Reproduce all of the data below line for line, leaving every character unchanged.

== Records supplied ==

— BEGIN —

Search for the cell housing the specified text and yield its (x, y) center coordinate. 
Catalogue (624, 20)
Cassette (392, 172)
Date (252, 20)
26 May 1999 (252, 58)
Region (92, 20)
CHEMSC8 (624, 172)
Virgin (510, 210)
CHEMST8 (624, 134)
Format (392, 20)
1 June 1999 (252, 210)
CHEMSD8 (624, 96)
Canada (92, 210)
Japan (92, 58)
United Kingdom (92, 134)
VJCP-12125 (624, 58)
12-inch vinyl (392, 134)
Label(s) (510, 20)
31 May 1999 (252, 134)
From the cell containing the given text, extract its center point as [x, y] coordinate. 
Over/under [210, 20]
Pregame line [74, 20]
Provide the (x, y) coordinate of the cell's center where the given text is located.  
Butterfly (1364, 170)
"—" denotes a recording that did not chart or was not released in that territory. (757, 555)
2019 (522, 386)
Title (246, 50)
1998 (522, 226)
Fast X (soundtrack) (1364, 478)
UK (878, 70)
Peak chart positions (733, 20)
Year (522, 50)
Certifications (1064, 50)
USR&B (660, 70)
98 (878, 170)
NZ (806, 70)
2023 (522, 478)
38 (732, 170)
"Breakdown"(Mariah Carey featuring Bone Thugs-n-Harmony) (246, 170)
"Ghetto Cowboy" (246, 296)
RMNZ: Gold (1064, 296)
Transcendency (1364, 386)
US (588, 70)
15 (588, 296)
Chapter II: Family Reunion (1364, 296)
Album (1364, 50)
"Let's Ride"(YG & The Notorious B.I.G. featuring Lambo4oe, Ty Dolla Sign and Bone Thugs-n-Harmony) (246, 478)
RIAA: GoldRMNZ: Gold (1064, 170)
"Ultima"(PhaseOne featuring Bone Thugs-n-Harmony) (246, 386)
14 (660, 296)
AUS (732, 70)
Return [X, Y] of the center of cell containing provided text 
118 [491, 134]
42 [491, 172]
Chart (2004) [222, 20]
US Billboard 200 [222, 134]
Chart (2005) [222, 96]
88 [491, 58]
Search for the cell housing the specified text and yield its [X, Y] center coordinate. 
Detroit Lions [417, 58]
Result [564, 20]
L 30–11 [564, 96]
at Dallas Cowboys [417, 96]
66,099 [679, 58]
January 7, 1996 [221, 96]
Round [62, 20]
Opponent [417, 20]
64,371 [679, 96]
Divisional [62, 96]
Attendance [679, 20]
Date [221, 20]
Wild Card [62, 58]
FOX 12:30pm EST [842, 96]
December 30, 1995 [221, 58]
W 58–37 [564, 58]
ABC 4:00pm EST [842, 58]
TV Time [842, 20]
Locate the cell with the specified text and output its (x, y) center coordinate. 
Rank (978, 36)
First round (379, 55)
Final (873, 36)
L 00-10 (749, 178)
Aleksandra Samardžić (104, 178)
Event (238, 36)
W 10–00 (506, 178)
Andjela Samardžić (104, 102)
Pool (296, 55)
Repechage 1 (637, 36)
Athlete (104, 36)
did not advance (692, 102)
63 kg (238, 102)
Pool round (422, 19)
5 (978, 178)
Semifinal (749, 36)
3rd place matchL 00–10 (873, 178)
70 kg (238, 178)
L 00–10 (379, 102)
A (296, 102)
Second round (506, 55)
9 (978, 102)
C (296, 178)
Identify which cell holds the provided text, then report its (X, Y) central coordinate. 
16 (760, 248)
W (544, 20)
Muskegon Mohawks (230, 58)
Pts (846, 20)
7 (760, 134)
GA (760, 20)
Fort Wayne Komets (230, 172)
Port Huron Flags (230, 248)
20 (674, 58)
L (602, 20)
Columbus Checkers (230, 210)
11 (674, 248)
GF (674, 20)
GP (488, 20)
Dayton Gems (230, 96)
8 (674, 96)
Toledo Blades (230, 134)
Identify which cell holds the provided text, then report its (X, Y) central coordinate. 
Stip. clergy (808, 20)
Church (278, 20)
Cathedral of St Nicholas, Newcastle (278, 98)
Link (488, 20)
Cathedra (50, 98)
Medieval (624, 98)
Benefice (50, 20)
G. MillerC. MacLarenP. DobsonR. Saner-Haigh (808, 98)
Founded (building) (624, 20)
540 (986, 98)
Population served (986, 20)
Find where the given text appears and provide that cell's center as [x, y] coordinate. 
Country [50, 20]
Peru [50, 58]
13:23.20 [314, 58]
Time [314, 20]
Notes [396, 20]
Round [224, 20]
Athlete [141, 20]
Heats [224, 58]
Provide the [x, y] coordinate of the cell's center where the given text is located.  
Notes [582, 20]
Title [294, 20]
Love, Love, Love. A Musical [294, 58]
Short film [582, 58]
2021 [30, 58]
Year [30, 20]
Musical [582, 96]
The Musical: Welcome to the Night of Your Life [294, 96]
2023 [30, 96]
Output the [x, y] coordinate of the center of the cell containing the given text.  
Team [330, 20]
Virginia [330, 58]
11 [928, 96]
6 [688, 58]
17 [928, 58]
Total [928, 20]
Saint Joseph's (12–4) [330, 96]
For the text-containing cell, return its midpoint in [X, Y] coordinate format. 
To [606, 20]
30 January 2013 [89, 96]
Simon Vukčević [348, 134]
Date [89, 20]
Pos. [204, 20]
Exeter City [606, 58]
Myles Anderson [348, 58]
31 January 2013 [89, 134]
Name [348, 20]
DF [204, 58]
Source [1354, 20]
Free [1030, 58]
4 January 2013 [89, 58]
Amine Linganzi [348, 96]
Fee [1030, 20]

— END —

== Task output ==
Search for the cell housing the specified text and yield its (x, y) center coordinate. 
Catalogue (624, 20)
Cassette (392, 172)
Date (252, 20)
26 May 1999 (252, 58)
Region (92, 20)
CHEMSC8 (624, 172)
Virgin (510, 210)
CHEMST8 (624, 134)
Format (392, 20)
1 June 1999 (252, 210)
CHEMSD8 (624, 96)
Canada (92, 210)
Japan (92, 58)
United Kingdom (92, 134)
VJCP-12125 (624, 58)
12-inch vinyl (392, 134)
Label(s) (510, 20)
31 May 1999 (252, 134)
From the cell containing the given text, extract its center point as [x, y] coordinate. 
Over/under [210, 20]
Pregame line [74, 20]
Provide the (x, y) coordinate of the cell's center where the given text is located.  
Butterfly (1364, 170)
"—" denotes a recording that did not chart or was not released in that territory. (757, 555)
2019 (522, 386)
Title (246, 50)
1998 (522, 226)
Fast X (soundtrack) (1364, 478)
UK (878, 70)
Peak chart positions (733, 20)
Year (522, 50)
Certifications (1064, 50)
USR&B (660, 70)
98 (878, 170)
NZ (806, 70)
2023 (522, 478)
38 (732, 170)
"Breakdown"(Mariah Carey featuring Bone Thugs-n-Harmony) (246, 170)
"Ghetto Cowboy" (246, 296)
RMNZ: Gold (1064, 296)
Transcendency (1364, 386)
US (588, 70)
15 (588, 296)
Chapter II: Family Reunion (1364, 296)
Album (1364, 50)
"Let's Ride"(YG & The Notorious B.I.G. featuring Lambo4oe, Ty Dolla Sign and Bone Thugs-n-Harmony) (246, 478)
RIAA: GoldRMNZ: Gold (1064, 170)
"Ultima"(PhaseOne featuring Bone Thugs-n-Harmony) (246, 386)
14 (660, 296)
AUS (732, 70)
Return [X, Y] of the center of cell containing provided text 
118 [491, 134]
42 [491, 172]
Chart (2004) [222, 20]
US Billboard 200 [222, 134]
Chart (2005) [222, 96]
88 [491, 58]
Search for the cell housing the specified text and yield its [X, Y] center coordinate. 
Detroit Lions [417, 58]
Result [564, 20]
L 30–11 [564, 96]
at Dallas Cowboys [417, 96]
66,099 [679, 58]
January 7, 1996 [221, 96]
Round [62, 20]
Opponent [417, 20]
64,371 [679, 96]
Divisional [62, 96]
Attendance [679, 20]
Date [221, 20]
Wild Card [62, 58]
FOX 12:30pm EST [842, 96]
December 30, 1995 [221, 58]
W 58–37 [564, 58]
ABC 4:00pm EST [842, 58]
TV Time [842, 20]
Locate the cell with the specified text and output its (x, y) center coordinate. 
Rank (978, 36)
First round (379, 55)
Final (873, 36)
L 00-10 (749, 178)
Aleksandra Samardžić (104, 178)
Event (238, 36)
W 10–00 (506, 178)
Andjela Samardžić (104, 102)
Pool (296, 55)
Repechage 1 (637, 36)
Athlete (104, 36)
did not advance (692, 102)
63 kg (238, 102)
Pool round (422, 19)
5 (978, 178)
Semifinal (749, 36)
3rd place matchL 00–10 (873, 178)
70 kg (238, 178)
L 00–10 (379, 102)
A (296, 102)
Second round (506, 55)
9 (978, 102)
C (296, 178)
Identify which cell holds the provided text, then report its (X, Y) central coordinate. 
16 (760, 248)
W (544, 20)
Muskegon Mohawks (230, 58)
Pts (846, 20)
7 (760, 134)
GA (760, 20)
Fort Wayne Komets (230, 172)
Port Huron Flags (230, 248)
20 (674, 58)
L (602, 20)
Columbus Checkers (230, 210)
11 (674, 248)
GF (674, 20)
GP (488, 20)
Dayton Gems (230, 96)
8 (674, 96)
Toledo Blades (230, 134)
Identify which cell holds the provided text, then report its (X, Y) central coordinate. 
Stip. clergy (808, 20)
Church (278, 20)
Cathedral of St Nicholas, Newcastle (278, 98)
Link (488, 20)
Cathedra (50, 98)
Medieval (624, 98)
Benefice (50, 20)
G. MillerC. MacLarenP. DobsonR. Saner-Haigh (808, 98)
Founded (building) (624, 20)
540 (986, 98)
Population served (986, 20)
Find where the given text appears and provide that cell's center as [x, y] coordinate. 
Country [50, 20]
Peru [50, 58]
13:23.20 [314, 58]
Time [314, 20]
Notes [396, 20]
Round [224, 20]
Athlete [141, 20]
Heats [224, 58]
Provide the [x, y] coordinate of the cell's center where the given text is located.  
Notes [582, 20]
Title [294, 20]
Love, Love, Love. A Musical [294, 58]
Short film [582, 58]
2021 [30, 58]
Year [30, 20]
Musical [582, 96]
The Musical: Welcome to the Night of Your Life [294, 96]
2023 [30, 96]
Output the [x, y] coordinate of the center of the cell containing the given text.  
Team [330, 20]
Virginia [330, 58]
11 [928, 96]
6 [688, 58]
17 [928, 58]
Total [928, 20]
Saint Joseph's (12–4) [330, 96]
For the text-containing cell, return its midpoint in [X, Y] coordinate format. 
To [606, 20]
30 January 2013 [89, 96]
Simon Vukčević [348, 134]
Date [89, 20]
Pos. [204, 20]
Exeter City [606, 58]
Myles Anderson [348, 58]
31 January 2013 [89, 134]
Name [348, 20]
DF [204, 58]
Source [1354, 20]
Free [1030, 58]
4 January 2013 [89, 58]
Amine Linganzi [348, 96]
Fee [1030, 20]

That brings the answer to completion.